> Try it:
Please retype every entry, keeping each one exactly as written.

Top of Records to use

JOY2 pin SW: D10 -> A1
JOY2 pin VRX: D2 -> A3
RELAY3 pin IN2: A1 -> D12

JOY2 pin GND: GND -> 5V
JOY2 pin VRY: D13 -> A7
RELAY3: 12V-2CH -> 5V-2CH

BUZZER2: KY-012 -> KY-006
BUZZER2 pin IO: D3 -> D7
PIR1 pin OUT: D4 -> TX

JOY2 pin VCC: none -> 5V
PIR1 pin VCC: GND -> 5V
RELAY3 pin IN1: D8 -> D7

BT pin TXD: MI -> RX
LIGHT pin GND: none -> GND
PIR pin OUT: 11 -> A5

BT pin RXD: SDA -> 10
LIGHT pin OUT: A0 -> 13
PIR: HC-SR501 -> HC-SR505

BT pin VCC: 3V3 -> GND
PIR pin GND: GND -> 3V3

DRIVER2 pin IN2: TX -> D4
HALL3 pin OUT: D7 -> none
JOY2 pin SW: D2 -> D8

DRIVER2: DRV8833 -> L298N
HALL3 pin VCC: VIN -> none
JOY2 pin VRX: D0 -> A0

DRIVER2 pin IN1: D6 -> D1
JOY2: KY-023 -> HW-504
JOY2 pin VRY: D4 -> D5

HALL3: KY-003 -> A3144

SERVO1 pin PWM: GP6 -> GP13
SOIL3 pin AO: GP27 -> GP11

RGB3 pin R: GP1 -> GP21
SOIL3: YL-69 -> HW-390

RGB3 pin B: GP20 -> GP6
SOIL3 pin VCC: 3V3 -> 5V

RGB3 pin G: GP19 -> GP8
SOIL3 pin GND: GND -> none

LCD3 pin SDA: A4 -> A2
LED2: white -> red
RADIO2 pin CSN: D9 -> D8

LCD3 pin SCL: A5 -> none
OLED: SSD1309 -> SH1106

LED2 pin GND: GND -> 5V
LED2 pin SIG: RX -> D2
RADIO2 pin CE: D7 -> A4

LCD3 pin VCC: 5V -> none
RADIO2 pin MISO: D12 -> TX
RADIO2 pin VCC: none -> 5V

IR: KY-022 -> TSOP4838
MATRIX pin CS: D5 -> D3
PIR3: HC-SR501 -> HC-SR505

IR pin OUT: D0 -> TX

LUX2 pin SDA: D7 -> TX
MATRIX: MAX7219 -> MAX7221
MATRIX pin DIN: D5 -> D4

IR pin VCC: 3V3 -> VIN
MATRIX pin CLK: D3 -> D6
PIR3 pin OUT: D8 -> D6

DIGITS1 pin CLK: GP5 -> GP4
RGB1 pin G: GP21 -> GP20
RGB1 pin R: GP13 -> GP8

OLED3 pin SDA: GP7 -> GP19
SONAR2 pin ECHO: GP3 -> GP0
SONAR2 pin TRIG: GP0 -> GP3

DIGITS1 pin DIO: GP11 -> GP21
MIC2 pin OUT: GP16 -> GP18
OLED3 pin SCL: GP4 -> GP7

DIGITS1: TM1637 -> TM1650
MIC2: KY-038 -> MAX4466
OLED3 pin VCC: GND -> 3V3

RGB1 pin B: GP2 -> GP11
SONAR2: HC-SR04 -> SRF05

Bottom of Records to use

> Exercise answer:
JOY2 pin SW: D10 -> A1
JOY2 pin VRX: D2 -> A3
RELAY3 pin IN2: A1 -> D12

JOY2 pin GND: GND -> 5V
JOY2 pin VRY: D13 -> A7
RELAY3: 12V-2CH -> 5V-2CH

BUZZER2: KY-012 -> KY-006
BUZZER2 pin IO: D3 -> D7
PIR1 pin OUT: D4 -> TX

JOY2 pin VCC: none -> 5V
PIR1 pin VCC: GND -> 5V
RELAY3 pin IN1: D8 -> D7

BT pin TXD: MI -> RX
LIGHT pin GND: none -> GND
PIR pin OUT: 11 -> A5

BT pin RXD: SDA -> 10
LIGHT pin OUT: A0 -> 13
PIR: HC-SR501 -> HC-SR505

BT pin VCC: 3V3 -> GND
PIR pin GND: GND -> 3V3

DRIVER2 pin IN2: TX -> D4
HALL3 pin OUT: D7 -> none
JOY2 pin SW: D2 -> D8

DRIVER2: DRV8833 -> L298N
HALL3 pin VCC: VIN -> none
JOY2 pin VRX: D0 -> A0

DRIVER2 pin IN1: D6 -> D1
JOY2: KY-023 -> HW-504
JOY2 pin VRY: D4 -> D5

HALL3: KY-003 -> A3144

SERVO1 pin PWM: GP6 -> GP13
SOIL3 pin AO: GP27 -> GP11

RGB3 pin R: GP1 -> GP21
SOIL3: YL-69 -> HW-390

RGB3 pin B: GP20 -> GP6
SOIL3 pin VCC: 3V3 -> 5V

RGB3 pin G: GP19 -> GP8
SOIL3 pin GND: GND -> none

LCD3 pin SDA: A4 -> A2
LED2: white -> red
RADIO2 pin CSN: D9 -> D8

LCD3 pin SCL: A5 -> none
OLED: SSD1309 -> SH1106

LED2 pin GND: GND -> 5V
LED2 pin SIG: RX -> D2
RADIO2 pin CE: D7 -> A4

LCD3 pin VCC: 5V -> none
RADIO2 pin MISO: D12 -> TX
RADIO2 pin VCC: none -> 5V

IR: KY-022 -> TSOP4838
MATRIX pin CS: D5 -> D3
PIR3: HC-SR501 -> HC-SR505

IR pin OUT: D0 -> TX

LUX2 pin SDA: D7 -> TX
MATRIX: MAX7219 -> MAX7221
MATRIX pin DIN: D5 -> D4

IR pin VCC: 3V3 -> VIN
MATRIX pin CLK: D3 -> D6
PIR3 pin OUT: D8 -> D6

DIGITS1 pin CLK: GP5 -> GP4
RGB1 pin G: GP21 -> GP20
RGB1 pin R: GP13 -> GP8

OLED3 pin SDA: GP7 -> GP19
SONAR2 pin ECHO: GP3 -> GP0
SONAR2 pin TRIG: GP0 -> GP3

DIGITS1 pin DIO: GP11 -> GP21
MIC2 pin OUT: GP16 -> GP18
OLED3 pin SCL: GP4 -> GP7

DIGITS1: TM1637 -> TM1650
MIC2: KY-038 -> MAX4466
OLED3 pin VCC: GND -> 3V3

RGB1 pin B: GP2 -> GP11
SONAR2: HC-SR04 -> SRF05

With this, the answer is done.